Problem to solve —
Take the data below and extract the lines from the one with "D2: LED (A N_8, K" to the one with "U4 pin VOUT: N_19 -> N_17", inclusive, exactly as written.
[Data shown Boundary: Start]
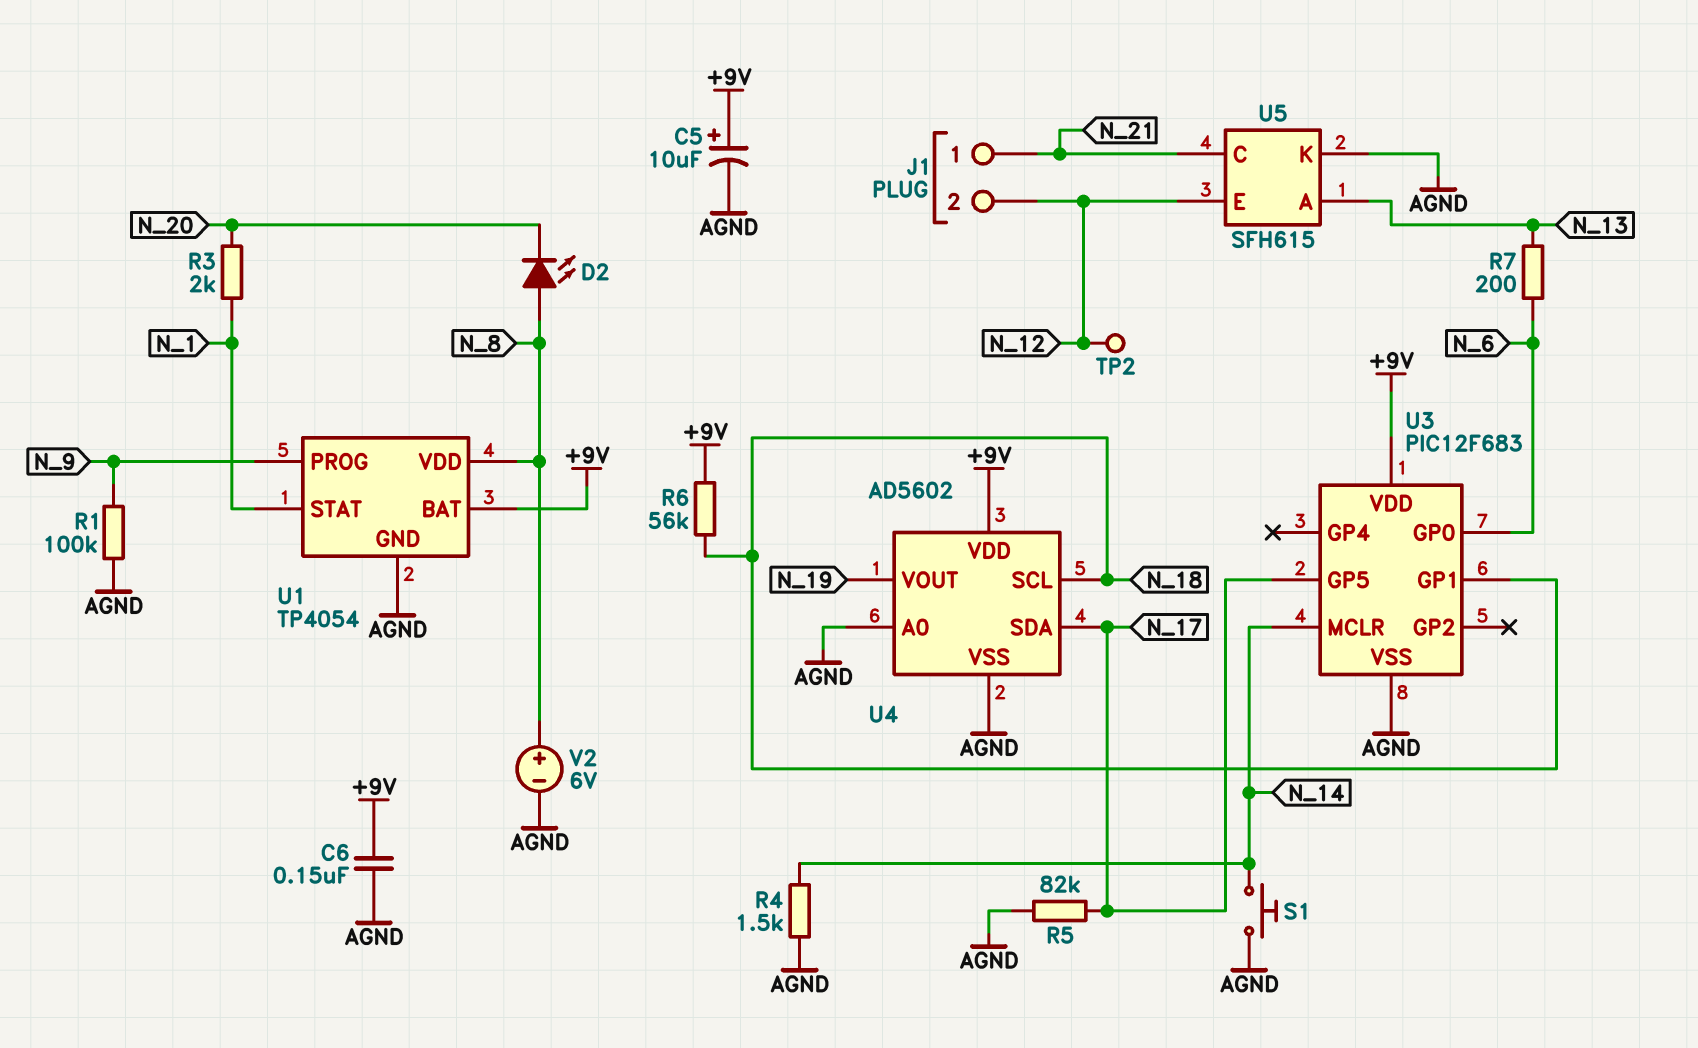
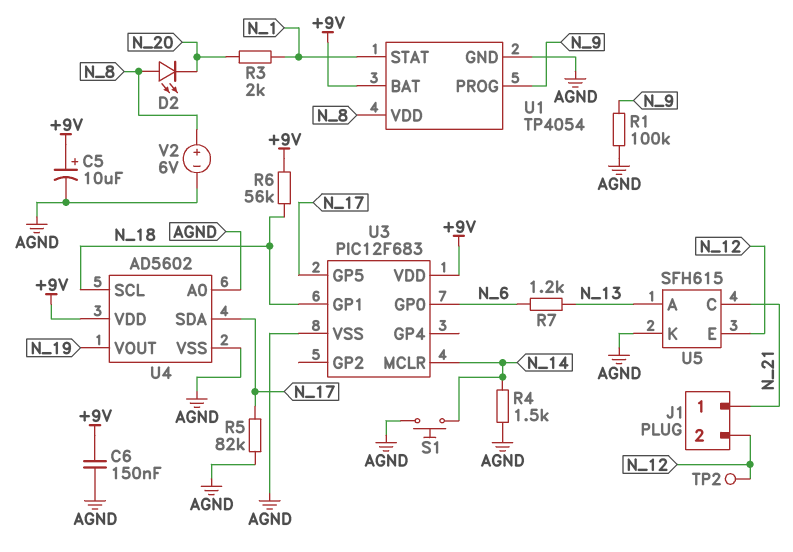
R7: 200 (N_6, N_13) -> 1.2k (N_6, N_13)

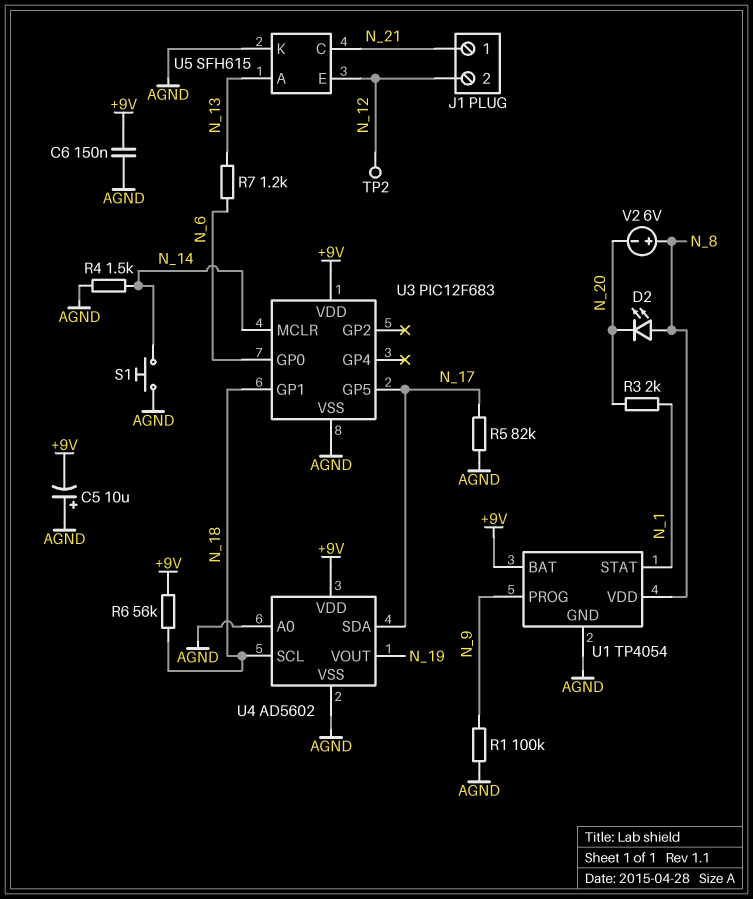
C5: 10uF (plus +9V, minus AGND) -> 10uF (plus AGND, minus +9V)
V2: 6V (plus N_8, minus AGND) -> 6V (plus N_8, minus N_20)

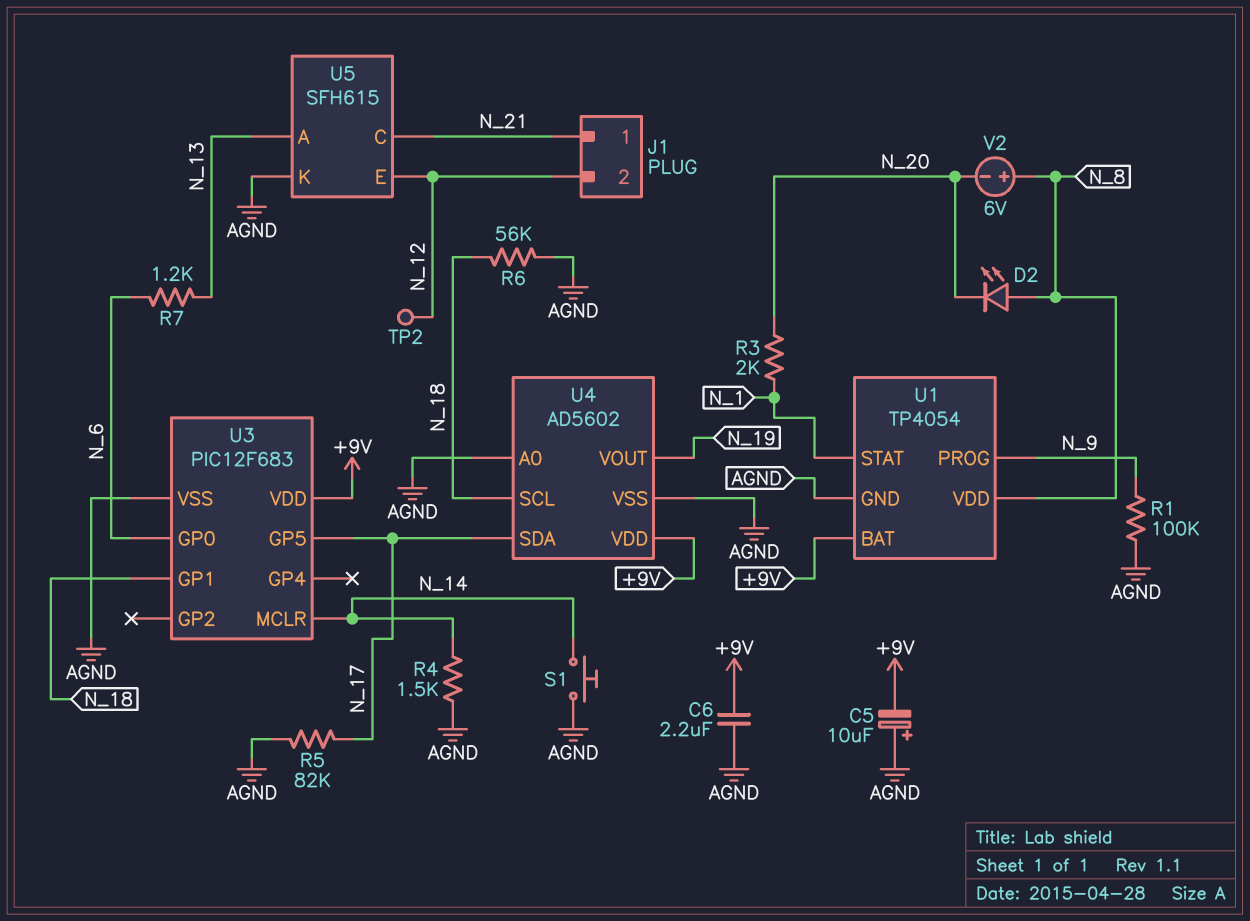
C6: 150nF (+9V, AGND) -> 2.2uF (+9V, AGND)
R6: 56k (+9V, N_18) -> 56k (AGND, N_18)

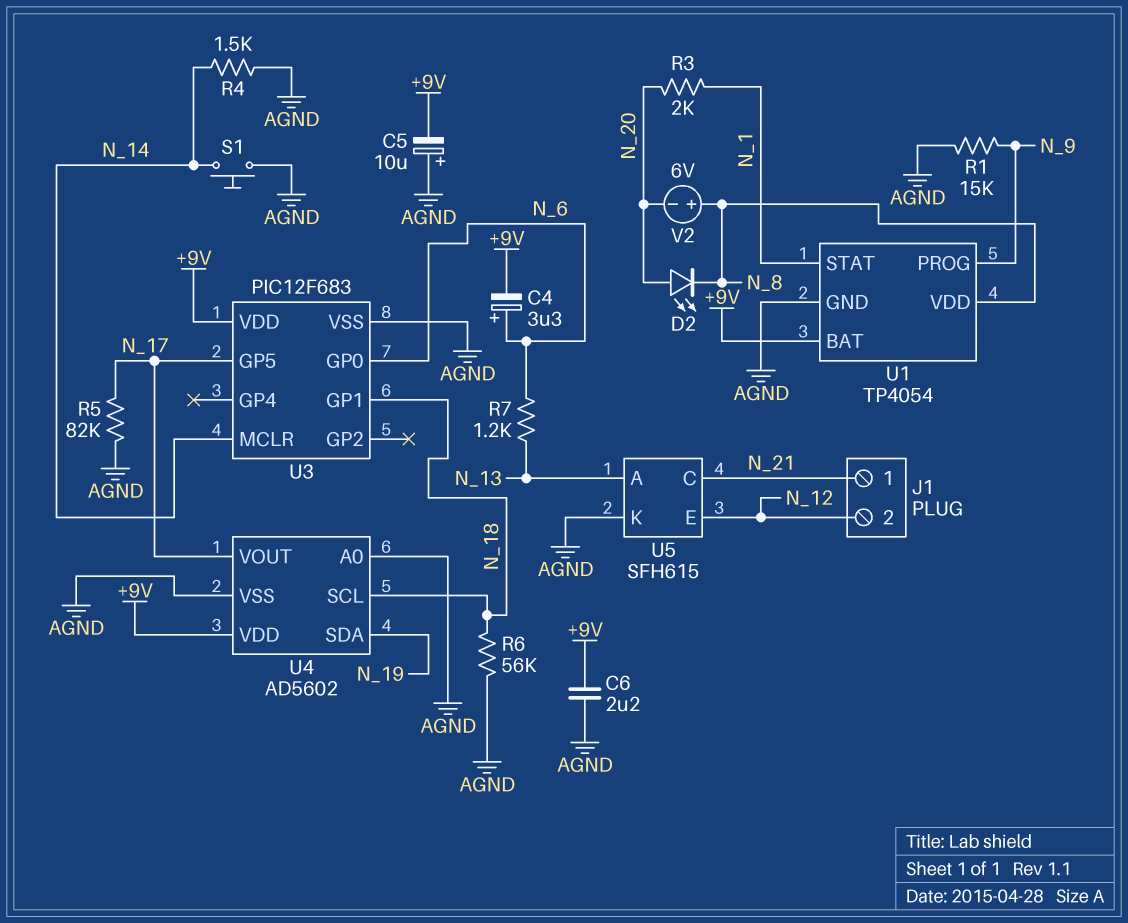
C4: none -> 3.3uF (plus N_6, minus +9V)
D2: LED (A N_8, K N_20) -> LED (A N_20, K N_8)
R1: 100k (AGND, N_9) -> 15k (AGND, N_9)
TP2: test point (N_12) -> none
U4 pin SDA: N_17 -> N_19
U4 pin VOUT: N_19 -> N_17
[Data shown Boundary: End]
[Data shown Boundary: Start]
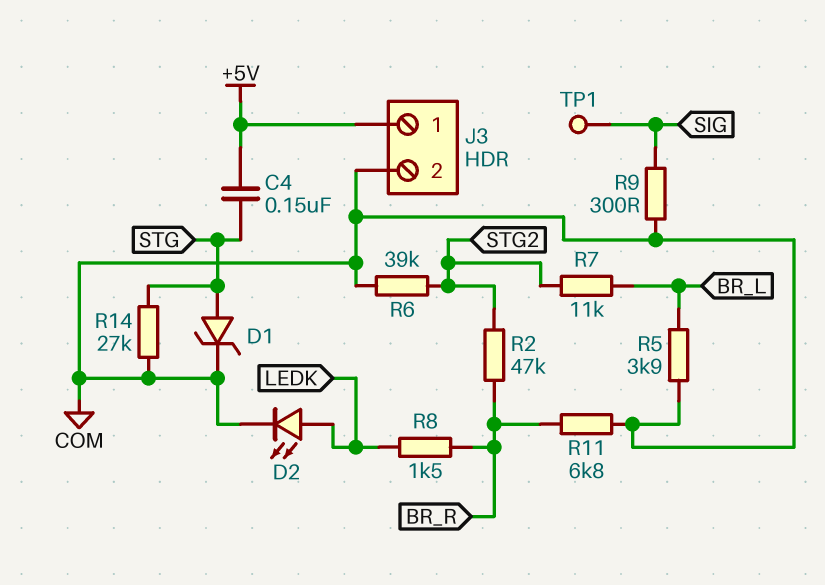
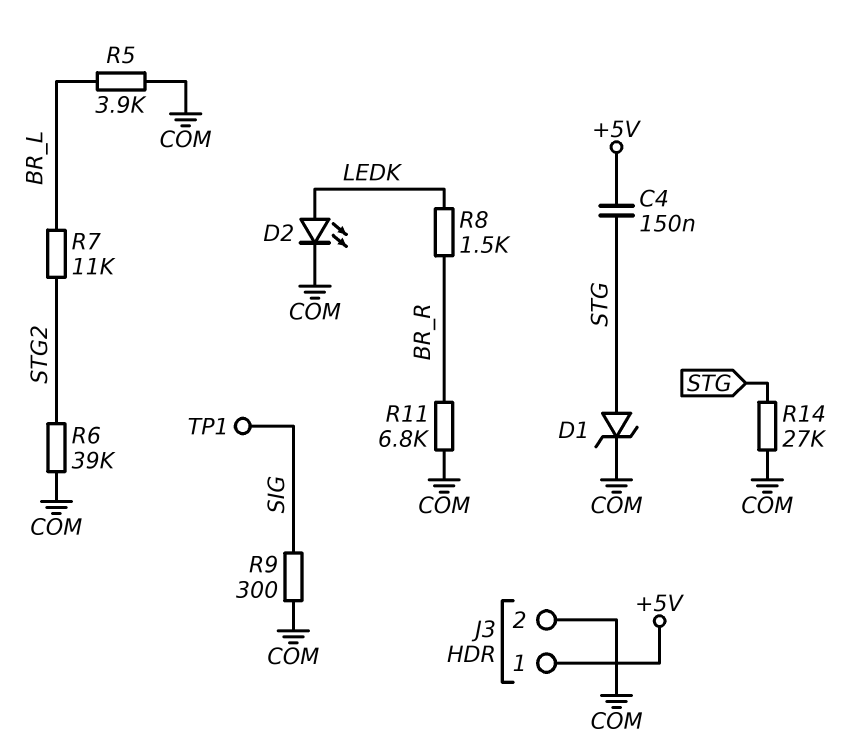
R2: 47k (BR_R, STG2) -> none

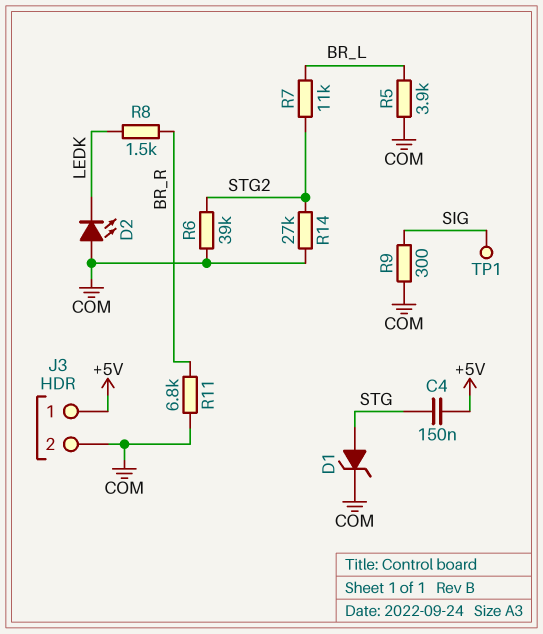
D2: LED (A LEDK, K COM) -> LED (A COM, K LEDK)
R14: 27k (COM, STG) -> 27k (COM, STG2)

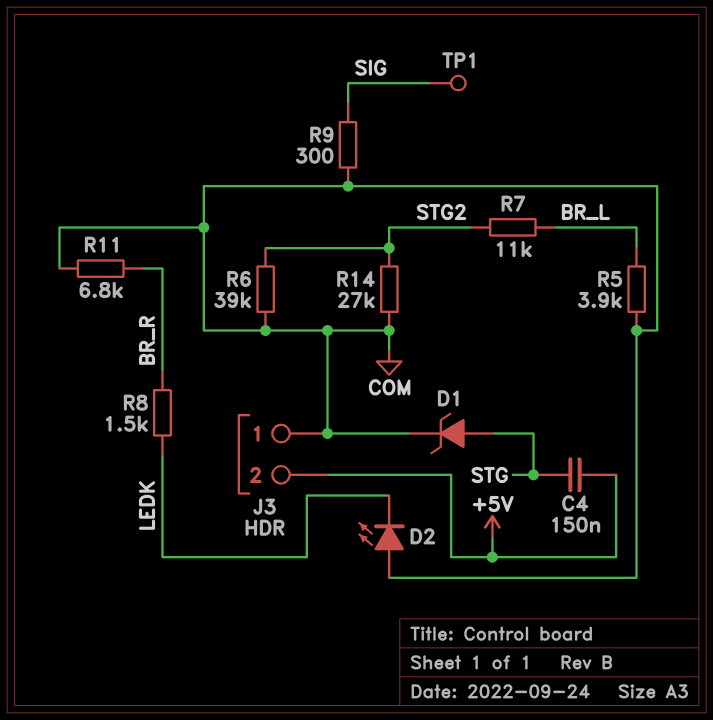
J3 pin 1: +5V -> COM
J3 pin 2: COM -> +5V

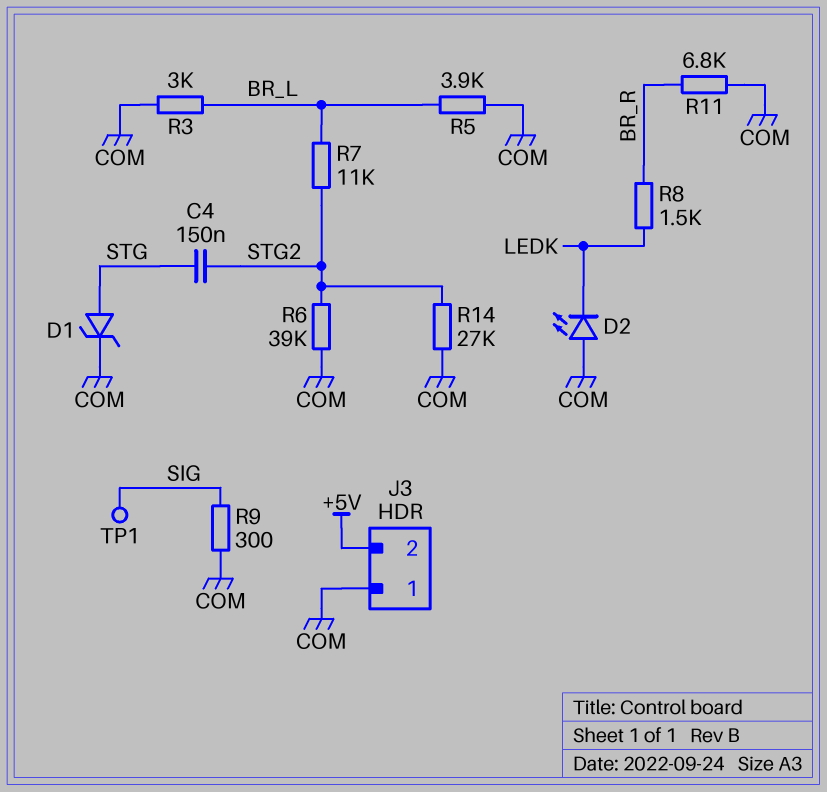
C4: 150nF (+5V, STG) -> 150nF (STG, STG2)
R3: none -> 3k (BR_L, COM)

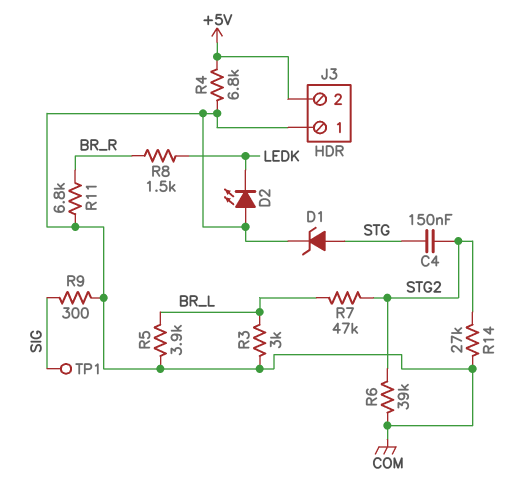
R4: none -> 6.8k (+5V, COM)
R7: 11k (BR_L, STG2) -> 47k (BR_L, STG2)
[Data shown Boundary: End]
Result of this task —
D2: LED (A N_8, K N_20) -> LED (A N_20, K N_8)
R1: 100k (AGND, N_9) -> 15k (AGND, N_9)
TP2: test point (N_12) -> none
U4 pin SDA: N_17 -> N_19
U4 pin VOUT: N_19 -> N_17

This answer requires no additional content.